Dataset excerpts
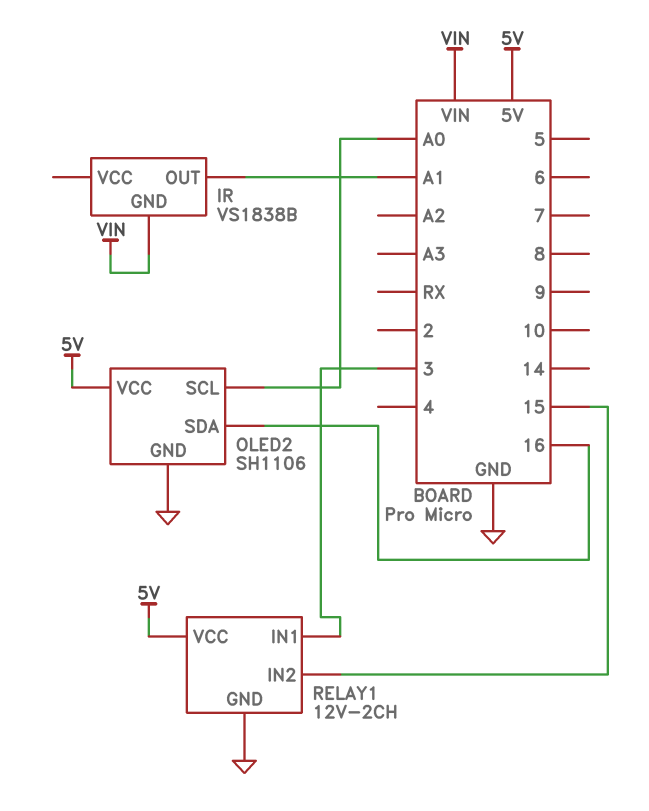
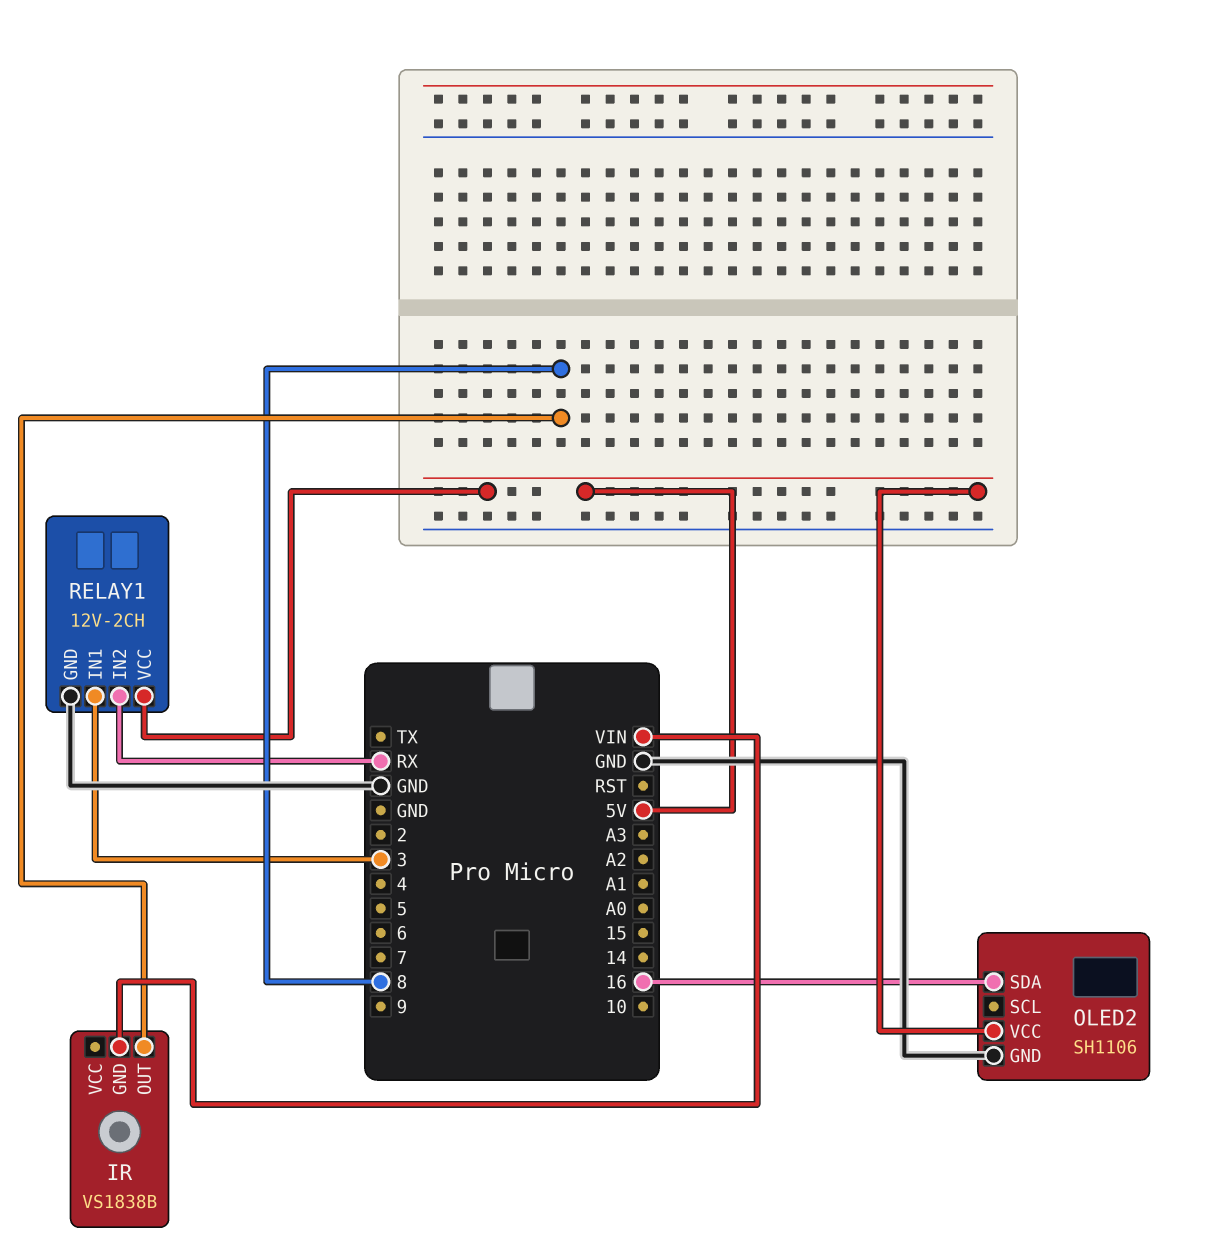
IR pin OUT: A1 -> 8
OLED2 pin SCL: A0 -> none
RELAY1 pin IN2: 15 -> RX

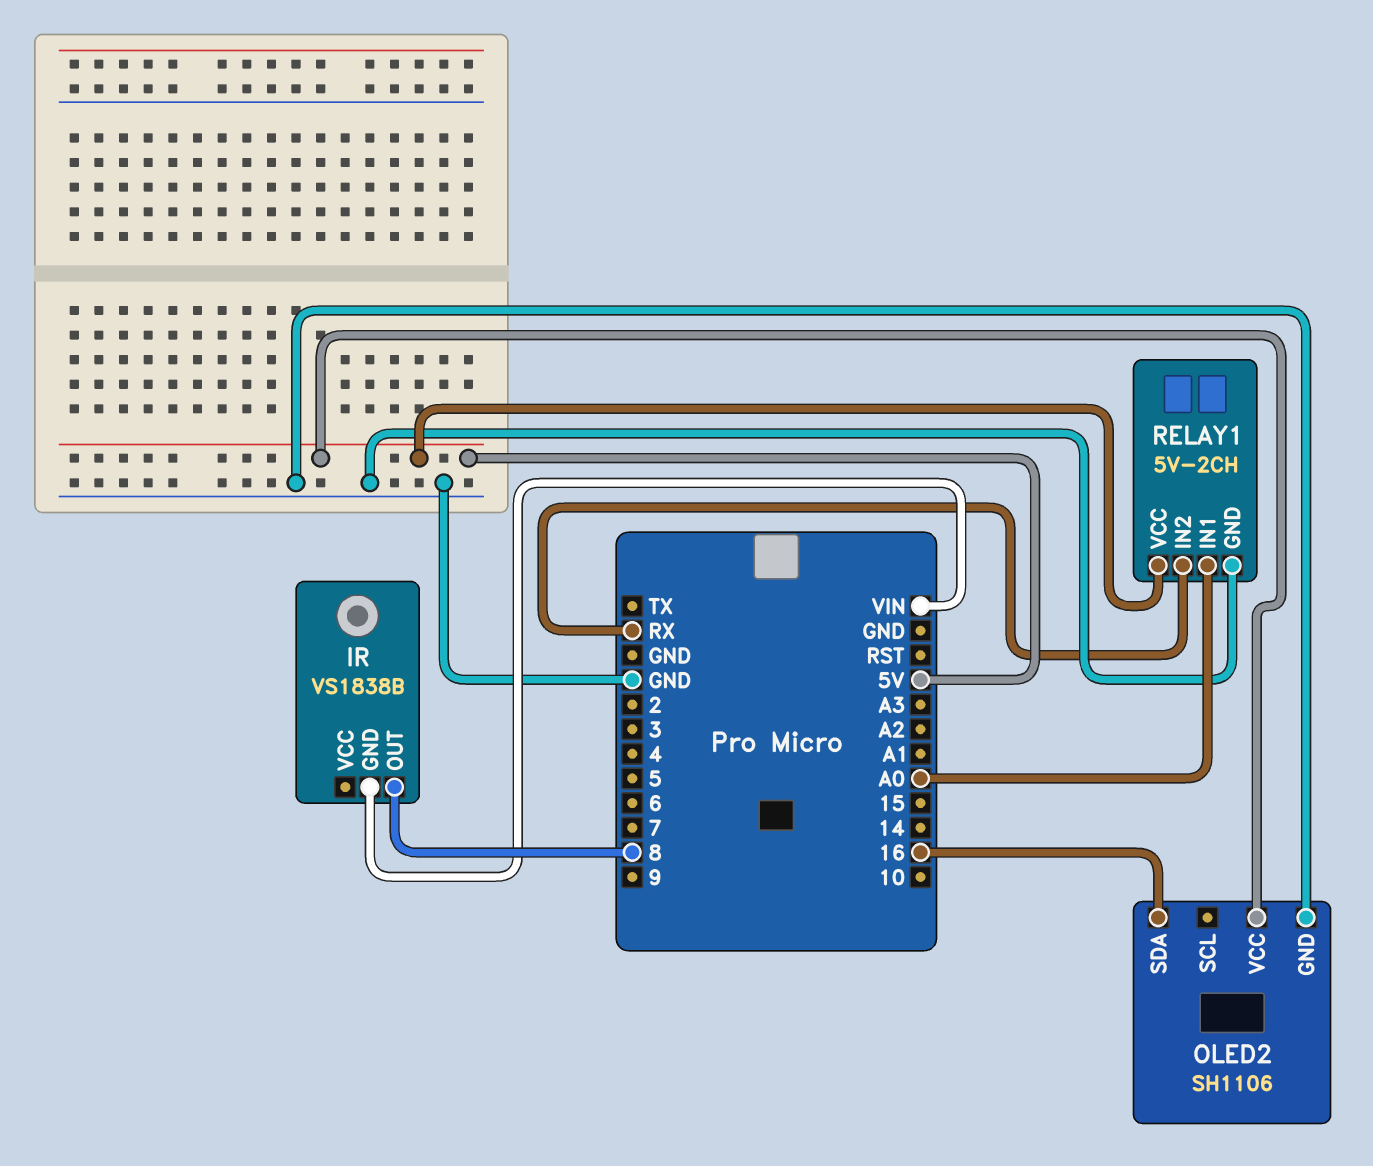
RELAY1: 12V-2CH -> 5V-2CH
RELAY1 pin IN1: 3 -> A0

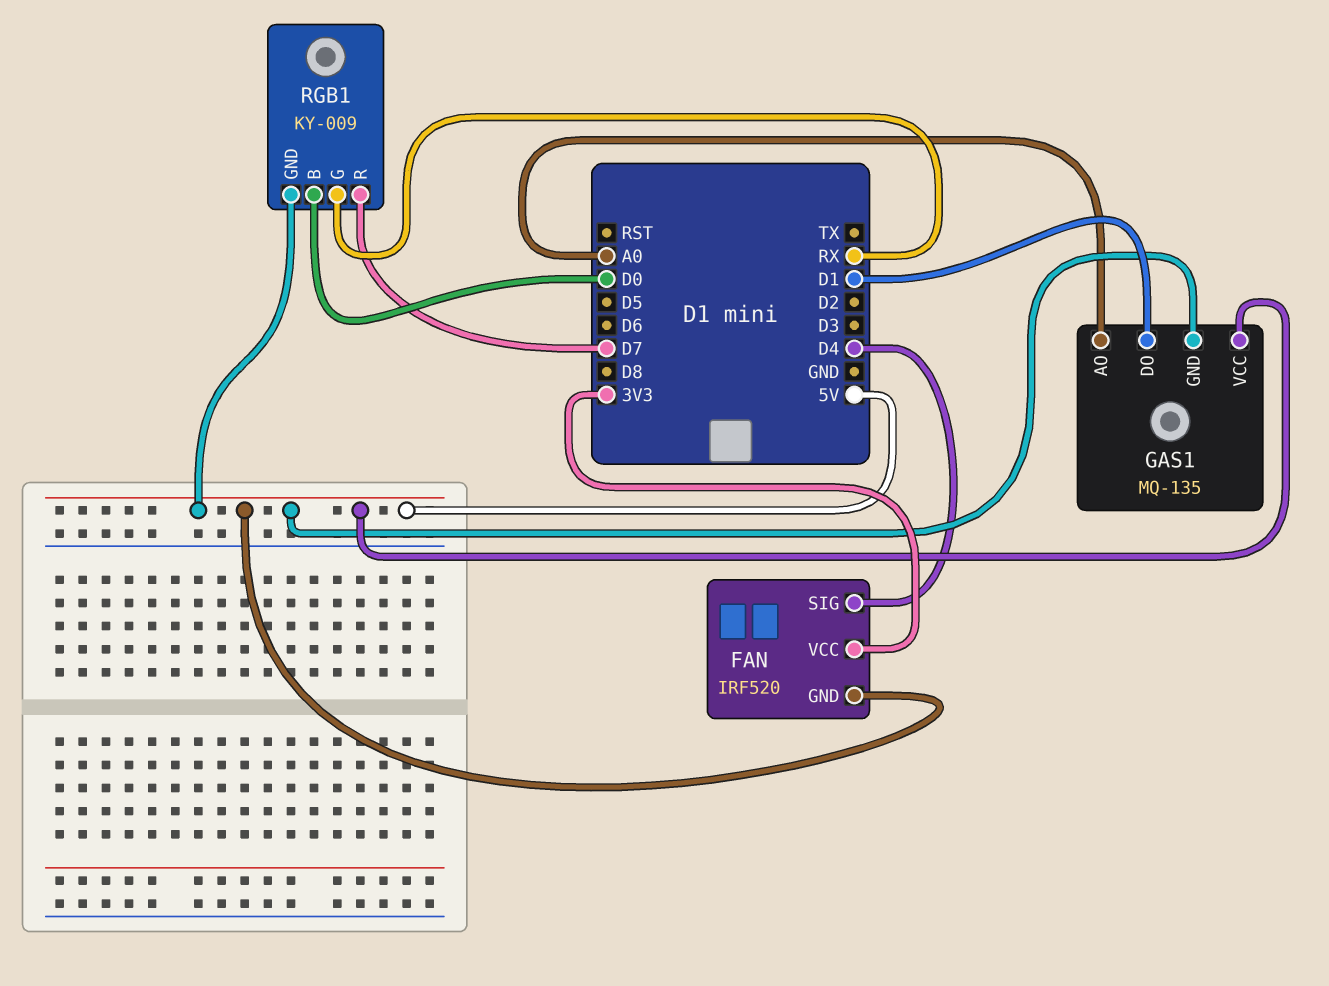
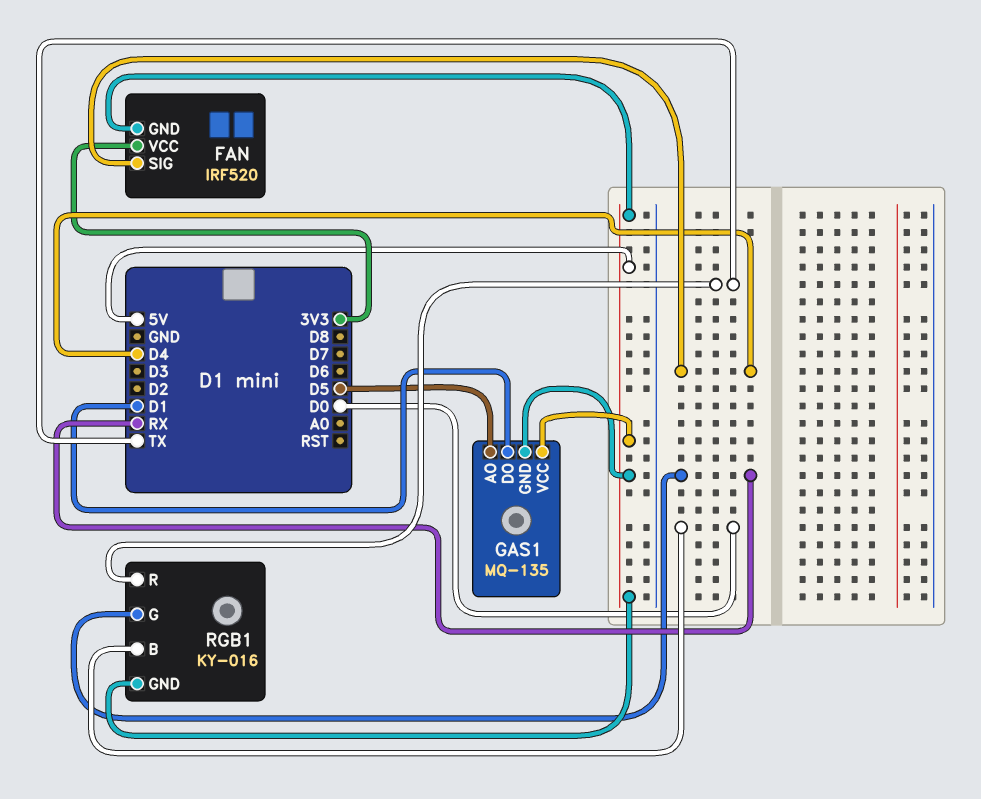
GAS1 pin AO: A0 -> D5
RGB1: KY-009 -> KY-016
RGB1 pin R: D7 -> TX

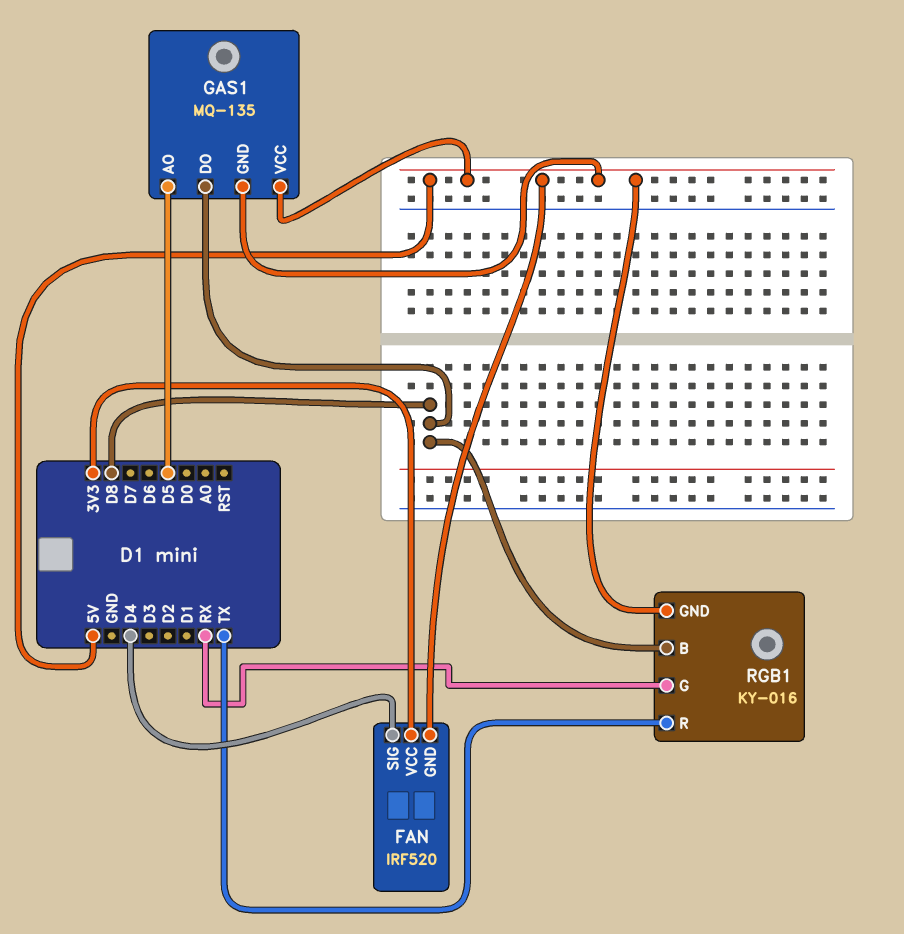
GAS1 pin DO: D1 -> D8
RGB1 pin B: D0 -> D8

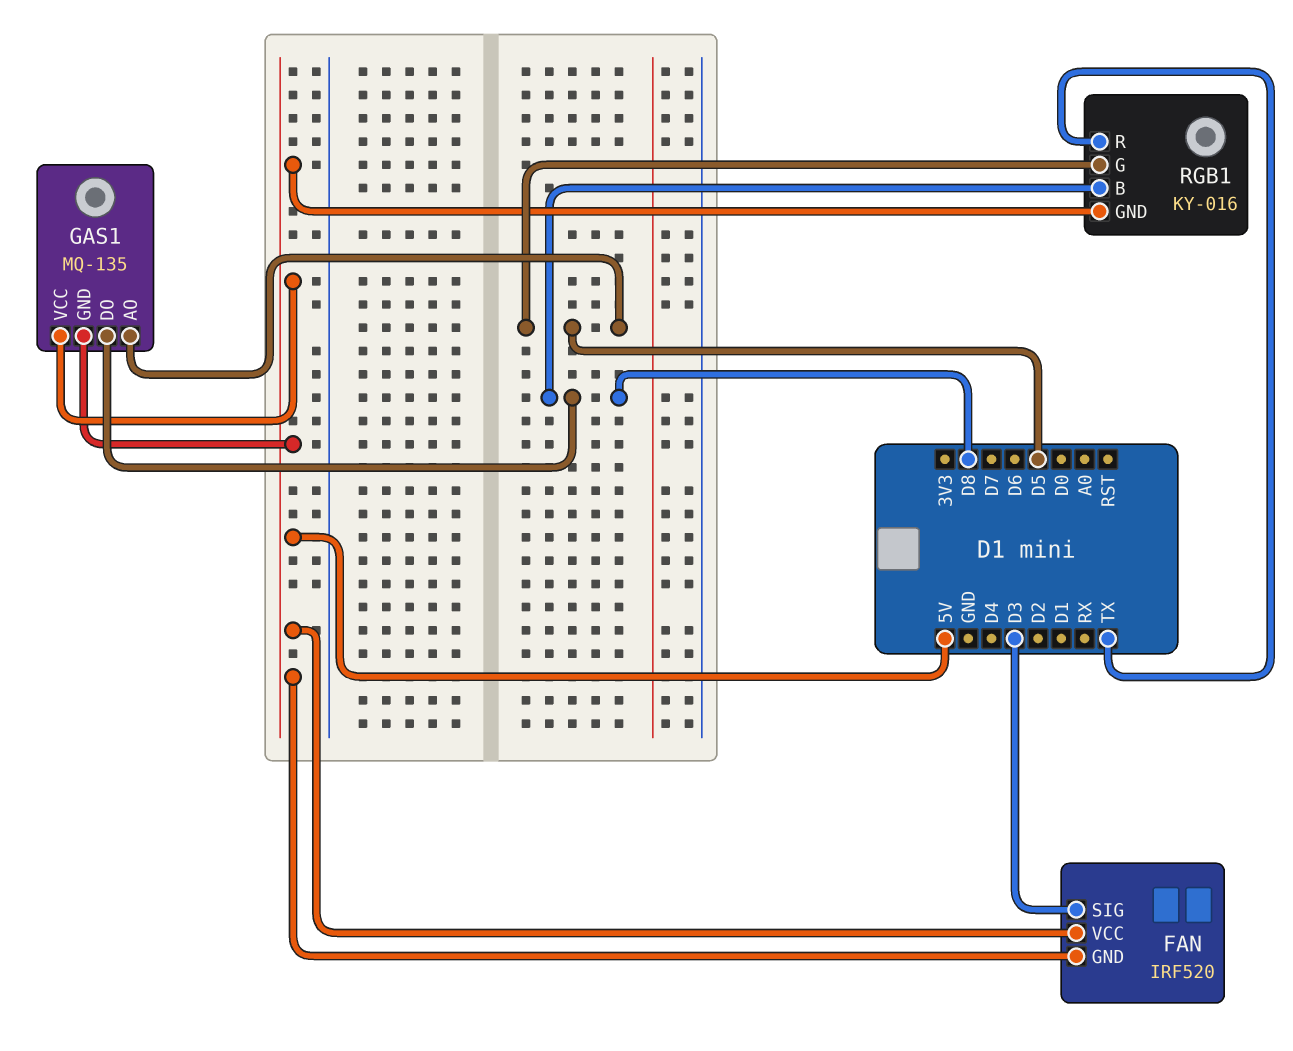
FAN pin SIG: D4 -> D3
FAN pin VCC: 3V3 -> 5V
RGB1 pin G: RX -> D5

■ What you need to do
Please return only the lines running from the line with "RGB1 pin B: D0 -> D8" to the final line of the data, both included, exactly and without any pictures.

■ Task output
RGB1 pin B: D0 -> D8

FAN pin SIG: D4 -> D3
FAN pin VCC: 3V3 -> 5V
RGB1 pin G: RX -> D5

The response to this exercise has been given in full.